> [Work instruction] Give the data again in full, without pictures.

> [Before-and-after object lists]
# # # # #
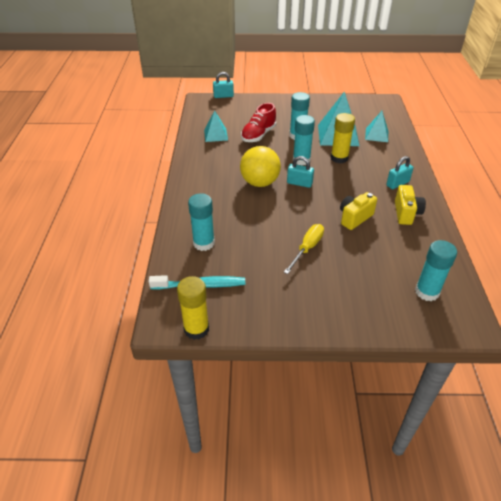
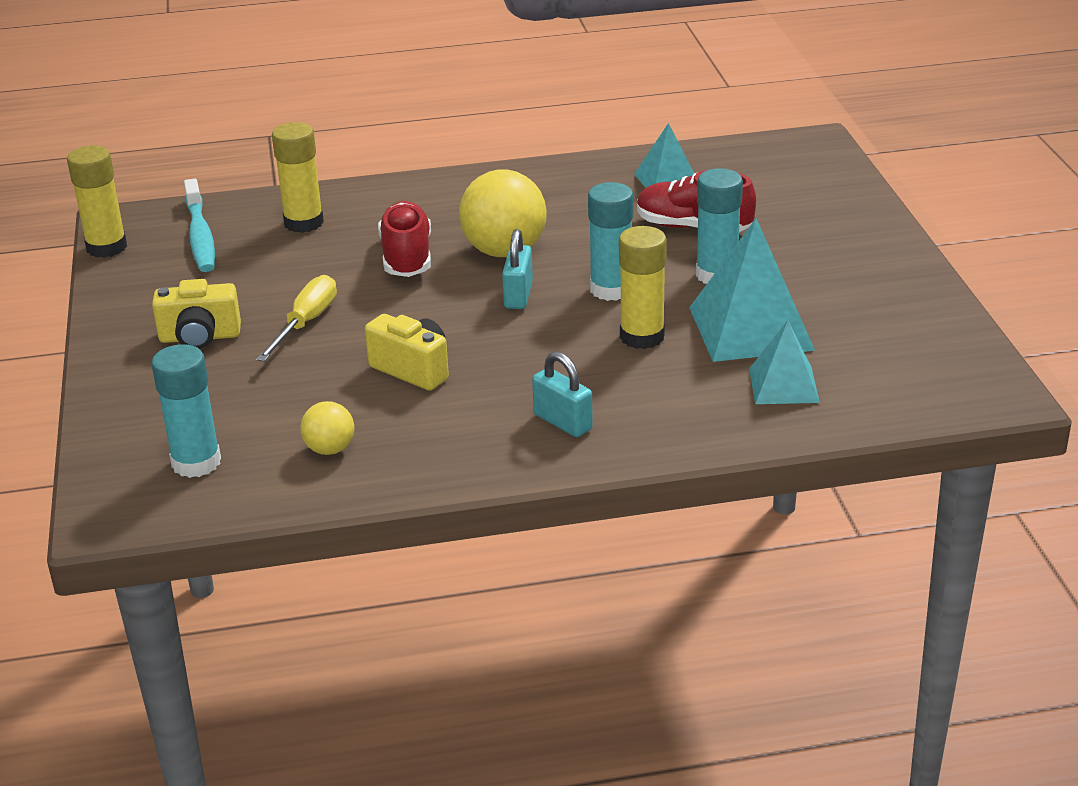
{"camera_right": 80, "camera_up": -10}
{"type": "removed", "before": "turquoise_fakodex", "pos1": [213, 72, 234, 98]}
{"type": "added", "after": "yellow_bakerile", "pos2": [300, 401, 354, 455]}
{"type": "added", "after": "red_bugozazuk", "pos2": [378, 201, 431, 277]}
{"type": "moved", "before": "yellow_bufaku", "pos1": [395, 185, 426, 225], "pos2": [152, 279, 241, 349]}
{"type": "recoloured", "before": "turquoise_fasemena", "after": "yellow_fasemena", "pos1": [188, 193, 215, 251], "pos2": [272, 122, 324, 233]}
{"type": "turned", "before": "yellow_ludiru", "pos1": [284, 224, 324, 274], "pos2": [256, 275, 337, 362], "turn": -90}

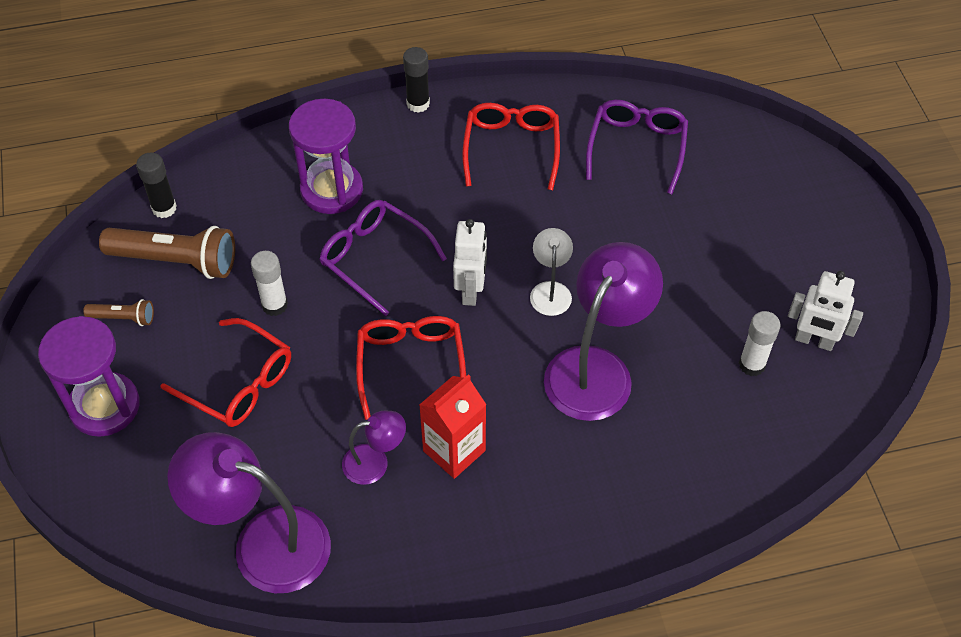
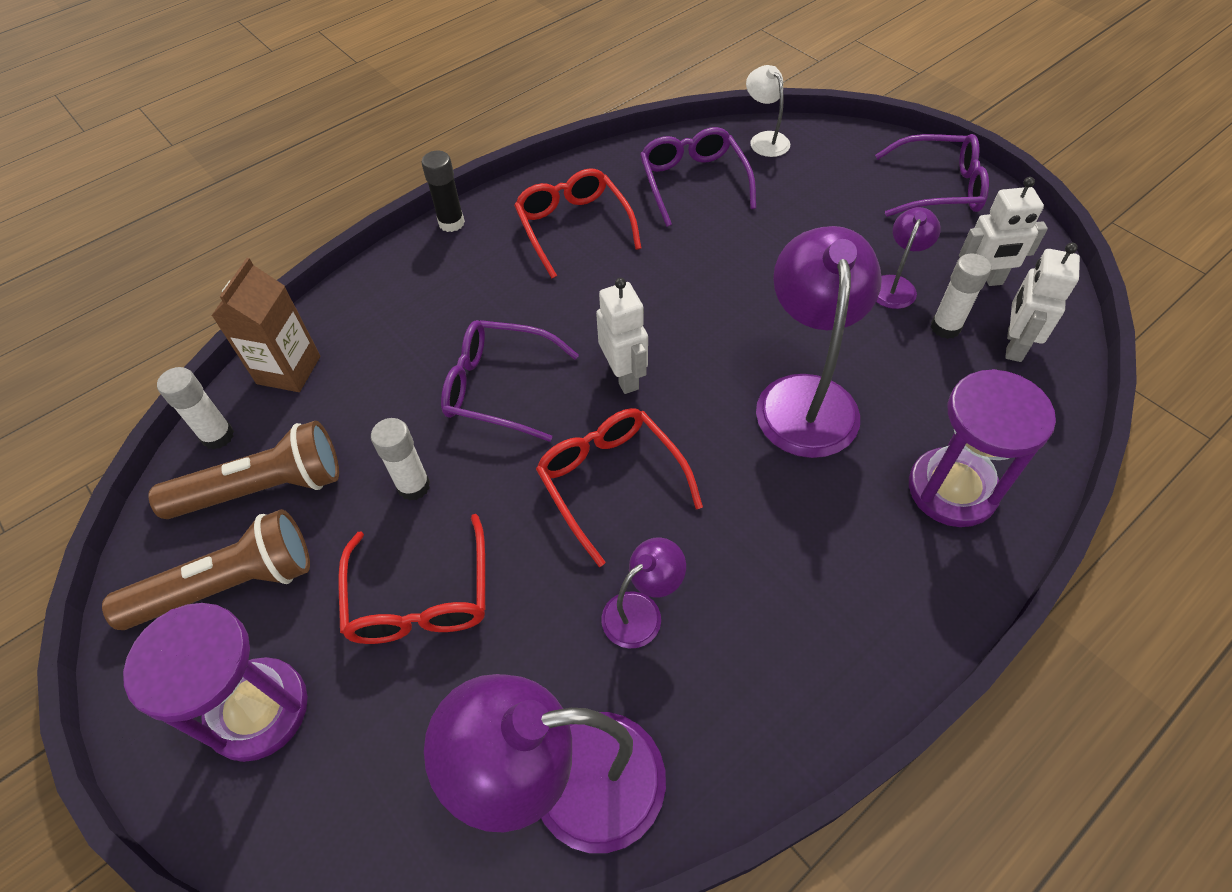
{"camera_right": -25, "camera_up": 0}
{"type": "removed", "before": "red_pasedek", "pos1": [419, 374, 487, 479]}
{"type": "added", "after": "brown_pasedek", "pos2": [211, 258, 320, 392]}
{"type": "added", "after": "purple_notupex", "pos2": [875, 134, 989, 217]}
{"type": "added", "after": "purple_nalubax", "pos2": [876, 207, 941, 309]}
{"type": "added", "after": "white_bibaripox", "pos2": [1005, 243, 1080, 362]}
{"type": "moved", "before": "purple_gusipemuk", "pos1": [289, 99, 363, 214], "pos2": [909, 369, 1056, 527]}
{"type": "moved", "before": "white_nalubax", "pos1": [530, 228, 573, 316], "pos2": [746, 65, 790, 157]}
{"type": "recoloured", "before": "black_fasemena", "after": "white_fasemena", "pos1": [136, 152, 177, 218], "pos2": [157, 367, 234, 450]}
{"type": "turned", "before": "red_notupex", "pos1": [160, 318, 291, 427], "pos2": [338, 514, 485, 644], "turn": 75}
{"type": "resized", "before": "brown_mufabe", "pos1": [83, 299, 154, 326], "pos2": [102, 509, 310, 630], "scale": 2.01}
# # # # #
> [Reply]
{"camera_right": 80, "camera_up": -10}
{"type": "removed", "before": "turquoise_fakodex", "pos1": [213, 72, 234, 98]}
{"type": "added", "after": "yellow_bakerile", "pos2": [300, 401, 354, 455]}
{"type": "added", "after": "red_bugozazuk", "pos2": [378, 201, 431, 277]}
{"type": "moved", "before": "yellow_bufaku", "pos1": [395, 185, 426, 225], "pos2": [152, 279, 241, 349]}
{"type": "recoloured", "before": "turquoise_fasemena", "after": "yellow_fasemena", "pos1": [188, 193, 215, 251], "pos2": [272, 122, 324, 233]}
{"type": "turned", "before": "yellow_ludiru", "pos1": [284, 224, 324, 274], "pos2": [256, 275, 337, 362], "turn": -90}

{"camera_right": -25, "camera_up": 0}
{"type": "removed", "before": "red_pasedek", "pos1": [419, 374, 487, 479]}
{"type": "added", "after": "brown_pasedek", "pos2": [211, 258, 320, 392]}
{"type": "added", "after": "purple_notupex", "pos2": [875, 134, 989, 217]}
{"type": "added", "after": "purple_nalubax", "pos2": [876, 207, 941, 309]}
{"type": "added", "after": "white_bibaripox", "pos2": [1005, 243, 1080, 362]}
{"type": "moved", "before": "purple_gusipemuk", "pos1": [289, 99, 363, 214], "pos2": [909, 369, 1056, 527]}
{"type": "moved", "before": "white_nalubax", "pos1": [530, 228, 573, 316], "pos2": [746, 65, 790, 157]}
{"type": "recoloured", "before": "black_fasemena", "after": "white_fasemena", "pos1": [136, 152, 177, 218], "pos2": [157, 367, 234, 450]}
{"type": "turned", "before": "red_notupex", "pos1": [160, 318, 291, 427], "pos2": [338, 514, 485, 644], "turn": 75}
{"type": "resized", "before": "brown_mufabe", "pos1": [83, 299, 154, 326], "pos2": [102, 509, 310, 630], "scale": 2.01}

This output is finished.